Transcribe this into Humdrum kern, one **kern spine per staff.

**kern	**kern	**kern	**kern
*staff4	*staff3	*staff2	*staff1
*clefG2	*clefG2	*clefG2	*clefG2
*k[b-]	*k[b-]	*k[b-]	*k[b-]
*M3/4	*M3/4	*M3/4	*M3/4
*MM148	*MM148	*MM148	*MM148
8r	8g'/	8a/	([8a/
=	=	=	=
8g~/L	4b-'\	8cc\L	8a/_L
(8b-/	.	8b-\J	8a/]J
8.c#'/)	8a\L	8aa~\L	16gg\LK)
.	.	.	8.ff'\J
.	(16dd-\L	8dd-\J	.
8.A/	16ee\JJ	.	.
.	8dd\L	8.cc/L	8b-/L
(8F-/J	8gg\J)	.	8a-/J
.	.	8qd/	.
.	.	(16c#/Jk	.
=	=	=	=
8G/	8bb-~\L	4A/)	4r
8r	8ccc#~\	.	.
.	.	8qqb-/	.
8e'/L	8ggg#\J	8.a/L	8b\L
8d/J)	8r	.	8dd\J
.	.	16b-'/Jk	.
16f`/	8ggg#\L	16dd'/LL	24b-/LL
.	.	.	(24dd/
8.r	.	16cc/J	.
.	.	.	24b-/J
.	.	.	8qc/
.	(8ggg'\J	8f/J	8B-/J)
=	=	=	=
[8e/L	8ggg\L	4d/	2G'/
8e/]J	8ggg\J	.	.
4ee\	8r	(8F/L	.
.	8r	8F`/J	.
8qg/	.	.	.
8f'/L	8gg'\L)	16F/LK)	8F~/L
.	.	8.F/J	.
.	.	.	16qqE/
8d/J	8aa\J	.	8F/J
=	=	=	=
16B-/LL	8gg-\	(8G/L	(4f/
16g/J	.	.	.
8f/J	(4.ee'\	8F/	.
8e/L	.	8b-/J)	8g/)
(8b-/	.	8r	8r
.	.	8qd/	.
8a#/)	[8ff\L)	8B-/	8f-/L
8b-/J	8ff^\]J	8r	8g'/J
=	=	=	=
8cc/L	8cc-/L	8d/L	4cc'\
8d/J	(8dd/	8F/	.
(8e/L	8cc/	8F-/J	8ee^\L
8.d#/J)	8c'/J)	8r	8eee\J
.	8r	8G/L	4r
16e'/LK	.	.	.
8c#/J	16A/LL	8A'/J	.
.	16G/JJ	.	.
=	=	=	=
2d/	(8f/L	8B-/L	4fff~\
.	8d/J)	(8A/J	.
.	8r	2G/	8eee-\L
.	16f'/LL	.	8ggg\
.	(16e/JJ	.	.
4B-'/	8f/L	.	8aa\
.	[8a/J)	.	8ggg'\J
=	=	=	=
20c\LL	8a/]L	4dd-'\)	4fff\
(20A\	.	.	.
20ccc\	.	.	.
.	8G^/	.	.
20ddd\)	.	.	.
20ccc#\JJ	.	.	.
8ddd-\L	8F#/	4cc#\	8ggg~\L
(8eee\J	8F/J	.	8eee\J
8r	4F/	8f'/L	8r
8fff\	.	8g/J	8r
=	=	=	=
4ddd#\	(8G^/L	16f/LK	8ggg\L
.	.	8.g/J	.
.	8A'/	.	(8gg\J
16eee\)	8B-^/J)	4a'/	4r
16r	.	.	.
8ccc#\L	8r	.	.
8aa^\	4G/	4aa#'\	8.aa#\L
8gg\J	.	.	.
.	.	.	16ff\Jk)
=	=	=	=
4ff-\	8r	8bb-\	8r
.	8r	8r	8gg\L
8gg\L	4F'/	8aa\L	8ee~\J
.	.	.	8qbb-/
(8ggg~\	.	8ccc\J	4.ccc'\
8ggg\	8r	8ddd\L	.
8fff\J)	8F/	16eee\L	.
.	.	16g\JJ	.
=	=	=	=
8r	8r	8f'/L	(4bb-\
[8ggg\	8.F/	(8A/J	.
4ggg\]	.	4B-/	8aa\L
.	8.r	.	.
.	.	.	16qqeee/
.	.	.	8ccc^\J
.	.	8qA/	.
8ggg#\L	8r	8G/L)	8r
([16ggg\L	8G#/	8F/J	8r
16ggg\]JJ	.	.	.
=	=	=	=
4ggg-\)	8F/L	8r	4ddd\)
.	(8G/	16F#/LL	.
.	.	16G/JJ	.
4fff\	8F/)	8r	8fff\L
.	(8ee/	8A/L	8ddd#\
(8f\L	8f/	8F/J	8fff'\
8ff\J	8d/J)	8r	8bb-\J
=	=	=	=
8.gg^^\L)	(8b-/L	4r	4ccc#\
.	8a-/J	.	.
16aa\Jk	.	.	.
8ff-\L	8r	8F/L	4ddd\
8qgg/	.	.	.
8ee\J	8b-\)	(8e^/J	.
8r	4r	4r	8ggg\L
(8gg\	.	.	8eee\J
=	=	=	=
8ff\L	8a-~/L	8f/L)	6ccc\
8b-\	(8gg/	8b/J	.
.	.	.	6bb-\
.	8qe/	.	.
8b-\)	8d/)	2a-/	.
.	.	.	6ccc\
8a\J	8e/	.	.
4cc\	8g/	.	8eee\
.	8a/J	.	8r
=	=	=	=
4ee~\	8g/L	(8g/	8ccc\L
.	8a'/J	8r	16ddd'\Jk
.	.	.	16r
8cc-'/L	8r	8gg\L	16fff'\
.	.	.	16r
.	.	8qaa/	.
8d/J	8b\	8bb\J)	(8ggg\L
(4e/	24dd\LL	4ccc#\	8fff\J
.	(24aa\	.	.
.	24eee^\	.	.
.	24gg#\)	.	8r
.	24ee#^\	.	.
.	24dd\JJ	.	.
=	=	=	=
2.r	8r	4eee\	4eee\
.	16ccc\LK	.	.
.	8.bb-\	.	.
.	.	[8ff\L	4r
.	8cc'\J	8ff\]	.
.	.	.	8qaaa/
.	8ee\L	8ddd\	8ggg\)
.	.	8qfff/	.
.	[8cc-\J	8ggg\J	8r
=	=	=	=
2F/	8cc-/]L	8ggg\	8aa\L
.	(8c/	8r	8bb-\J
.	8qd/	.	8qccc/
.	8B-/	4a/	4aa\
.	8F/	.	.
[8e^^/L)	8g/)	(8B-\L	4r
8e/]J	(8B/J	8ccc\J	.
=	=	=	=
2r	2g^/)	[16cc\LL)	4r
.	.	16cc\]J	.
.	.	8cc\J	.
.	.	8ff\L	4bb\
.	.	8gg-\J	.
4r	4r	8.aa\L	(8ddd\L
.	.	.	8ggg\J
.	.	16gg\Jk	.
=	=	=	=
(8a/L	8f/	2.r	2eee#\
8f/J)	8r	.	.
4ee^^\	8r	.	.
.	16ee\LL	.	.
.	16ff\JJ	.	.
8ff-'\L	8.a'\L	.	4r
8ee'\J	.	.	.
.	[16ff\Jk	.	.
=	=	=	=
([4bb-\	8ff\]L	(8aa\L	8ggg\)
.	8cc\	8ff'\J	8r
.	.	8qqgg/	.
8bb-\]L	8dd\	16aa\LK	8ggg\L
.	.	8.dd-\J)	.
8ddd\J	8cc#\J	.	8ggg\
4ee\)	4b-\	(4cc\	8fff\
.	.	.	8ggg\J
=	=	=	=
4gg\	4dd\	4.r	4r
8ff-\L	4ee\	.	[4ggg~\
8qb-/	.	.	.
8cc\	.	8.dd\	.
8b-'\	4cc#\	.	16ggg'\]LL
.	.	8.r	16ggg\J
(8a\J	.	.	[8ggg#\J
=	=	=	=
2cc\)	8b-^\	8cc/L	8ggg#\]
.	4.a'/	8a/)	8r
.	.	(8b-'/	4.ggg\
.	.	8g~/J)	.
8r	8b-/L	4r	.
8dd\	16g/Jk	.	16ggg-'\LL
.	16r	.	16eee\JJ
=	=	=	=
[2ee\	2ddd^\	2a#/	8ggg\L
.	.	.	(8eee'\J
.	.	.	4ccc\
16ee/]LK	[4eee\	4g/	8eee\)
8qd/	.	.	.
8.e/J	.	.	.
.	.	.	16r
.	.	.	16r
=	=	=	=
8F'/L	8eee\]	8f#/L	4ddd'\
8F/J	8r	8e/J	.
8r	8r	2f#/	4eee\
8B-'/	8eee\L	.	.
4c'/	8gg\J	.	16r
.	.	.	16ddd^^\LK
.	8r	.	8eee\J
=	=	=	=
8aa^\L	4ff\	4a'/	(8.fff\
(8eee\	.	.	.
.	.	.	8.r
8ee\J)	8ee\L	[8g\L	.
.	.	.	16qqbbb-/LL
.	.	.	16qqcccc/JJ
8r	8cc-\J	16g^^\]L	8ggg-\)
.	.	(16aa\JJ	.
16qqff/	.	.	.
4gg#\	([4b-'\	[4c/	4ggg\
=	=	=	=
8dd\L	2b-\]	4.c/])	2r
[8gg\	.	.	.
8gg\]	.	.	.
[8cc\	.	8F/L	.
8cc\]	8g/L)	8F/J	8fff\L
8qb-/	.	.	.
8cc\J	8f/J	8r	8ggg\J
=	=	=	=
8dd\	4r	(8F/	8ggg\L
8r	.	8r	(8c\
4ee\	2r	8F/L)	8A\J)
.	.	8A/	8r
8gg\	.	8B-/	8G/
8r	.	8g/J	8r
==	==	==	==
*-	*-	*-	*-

▶ **Request**
Display, unchanged, each line in the records that contains the string "kern".

▶ **Problem solution**
Transcribe this into Humdrum kern, one **kern spine per staff.
**kern	**kern	**kern	**kern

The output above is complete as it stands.